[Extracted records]
========================

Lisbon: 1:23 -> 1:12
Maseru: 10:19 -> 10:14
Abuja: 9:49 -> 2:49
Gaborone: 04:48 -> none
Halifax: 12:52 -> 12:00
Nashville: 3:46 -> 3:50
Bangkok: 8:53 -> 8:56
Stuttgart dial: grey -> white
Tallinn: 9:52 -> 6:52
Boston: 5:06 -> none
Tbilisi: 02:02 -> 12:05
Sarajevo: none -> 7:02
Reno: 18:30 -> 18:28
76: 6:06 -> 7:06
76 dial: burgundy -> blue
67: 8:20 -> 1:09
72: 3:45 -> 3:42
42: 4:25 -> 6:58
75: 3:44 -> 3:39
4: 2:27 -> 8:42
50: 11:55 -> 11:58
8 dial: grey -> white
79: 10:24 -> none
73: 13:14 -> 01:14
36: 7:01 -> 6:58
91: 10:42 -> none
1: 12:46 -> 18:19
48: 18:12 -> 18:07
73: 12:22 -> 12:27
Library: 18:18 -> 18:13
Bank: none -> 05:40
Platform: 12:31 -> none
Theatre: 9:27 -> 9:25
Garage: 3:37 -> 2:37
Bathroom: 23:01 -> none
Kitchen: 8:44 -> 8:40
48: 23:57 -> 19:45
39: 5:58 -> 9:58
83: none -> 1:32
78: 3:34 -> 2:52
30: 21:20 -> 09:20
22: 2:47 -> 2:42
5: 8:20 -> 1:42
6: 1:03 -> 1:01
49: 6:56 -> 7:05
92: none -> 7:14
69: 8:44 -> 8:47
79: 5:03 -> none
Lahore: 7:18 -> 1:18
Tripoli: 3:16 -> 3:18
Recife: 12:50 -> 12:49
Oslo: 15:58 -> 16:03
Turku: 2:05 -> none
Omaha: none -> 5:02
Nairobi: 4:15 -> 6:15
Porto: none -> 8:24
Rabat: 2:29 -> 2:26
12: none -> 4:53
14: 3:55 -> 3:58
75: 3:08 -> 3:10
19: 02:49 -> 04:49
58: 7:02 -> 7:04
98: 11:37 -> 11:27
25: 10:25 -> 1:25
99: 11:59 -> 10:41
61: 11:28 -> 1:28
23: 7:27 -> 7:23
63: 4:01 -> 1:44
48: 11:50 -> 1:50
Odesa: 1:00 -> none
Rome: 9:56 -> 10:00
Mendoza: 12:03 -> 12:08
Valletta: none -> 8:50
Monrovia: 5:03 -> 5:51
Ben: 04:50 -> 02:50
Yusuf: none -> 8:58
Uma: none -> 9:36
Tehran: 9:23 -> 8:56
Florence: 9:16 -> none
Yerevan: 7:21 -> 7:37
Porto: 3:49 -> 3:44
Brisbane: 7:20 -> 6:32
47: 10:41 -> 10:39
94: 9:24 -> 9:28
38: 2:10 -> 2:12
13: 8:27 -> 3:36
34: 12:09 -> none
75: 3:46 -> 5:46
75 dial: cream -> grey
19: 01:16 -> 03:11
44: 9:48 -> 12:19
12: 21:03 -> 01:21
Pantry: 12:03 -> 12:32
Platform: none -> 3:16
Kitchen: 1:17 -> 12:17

========================

▶ _Written request_:
Reproduce all of the data above, substituting "face" for every occurrence of "dial" and changing nothing else.

▶ _Written reply_:
Lisbon: 1:23 -> 1:12
Maseru: 10:19 -> 10:14
Abuja: 9:49 -> 2:49
Gaborone: 04:48 -> none
Halifax: 12:52 -> 12:00
Nashville: 3:46 -> 3:50
Bangkok: 8:53 -> 8:56
Stuttgart face: grey -> white
Tallinn: 9:52 -> 6:52
Boston: 5:06 -> none
Tbilisi: 02:02 -> 12:05
Sarajevo: none -> 7:02
Reno: 18:30 -> 18:28
76: 6:06 -> 7:06
76 face: burgundy -> blue
67: 8:20 -> 1:09
72: 3:45 -> 3:42
42: 4:25 -> 6:58
75: 3:44 -> 3:39
4: 2:27 -> 8:42
50: 11:55 -> 11:58
8 face: grey -> white
79: 10:24 -> none
73: 13:14 -> 01:14
36: 7:01 -> 6:58
91: 10:42 -> none
1: 12:46 -> 18:19
48: 18:12 -> 18:07
73: 12:22 -> 12:27
Library: 18:18 -> 18:13
Bank: none -> 05:40
Platform: 12:31 -> none
Theatre: 9:27 -> 9:25
Garage: 3:37 -> 2:37
Bathroom: 23:01 -> none
Kitchen: 8:44 -> 8:40
48: 23:57 -> 19:45
39: 5:58 -> 9:58
83: none -> 1:32
78: 3:34 -> 2:52
30: 21:20 -> 09:20
22: 2:47 -> 2:42
5: 8:20 -> 1:42
6: 1:03 -> 1:01
49: 6:56 -> 7:05
92: none -> 7:14
69: 8:44 -> 8:47
79: 5:03 -> none
Lahore: 7:18 -> 1:18
Tripoli: 3:16 -> 3:18
Recife: 12:50 -> 12:49
Oslo: 15:58 -> 16:03
Turku: 2:05 -> none
Omaha: none -> 5:02
Nairobi: 4:15 -> 6:15
Porto: none -> 8:24
Rabat: 2:29 -> 2:26
12: none -> 4:53
14: 3:55 -> 3:58
75: 3:08 -> 3:10
19: 02:49 -> 04:49
58: 7:02 -> 7:04
98: 11:37 -> 11:27
25: 10:25 -> 1:25
99: 11:59 -> 10:41
61: 11:28 -> 1:28
23: 7:27 -> 7:23
63: 4:01 -> 1:44
48: 11:50 -> 1:50
Odesa: 1:00 -> none
Rome: 9:56 -> 10:00
Mendoza: 12:03 -> 12:08
Valletta: none -> 8:50
Monrovia: 5:03 -> 5:51
Ben: 04:50 -> 02:50
Yusuf: none -> 8:58
Uma: none -> 9:36
Tehran: 9:23 -> 8:56
Florence: 9:16 -> none
Yerevan: 7:21 -> 7:37
Porto: 3:49 -> 3:44
Brisbane: 7:20 -> 6:32
47: 10:41 -> 10:39
94: 9:24 -> 9:28
38: 2:10 -> 2:12
13: 8:27 -> 3:36
34: 12:09 -> none
75: 3:46 -> 5:46
75 face: cream -> grey
19: 01:16 -> 03:11
44: 9:48 -> 12:19
12: 21:03 -> 01:21
Pantry: 12:03 -> 12:32
Platform: none -> 3:16
Kitchen: 1:17 -> 12:17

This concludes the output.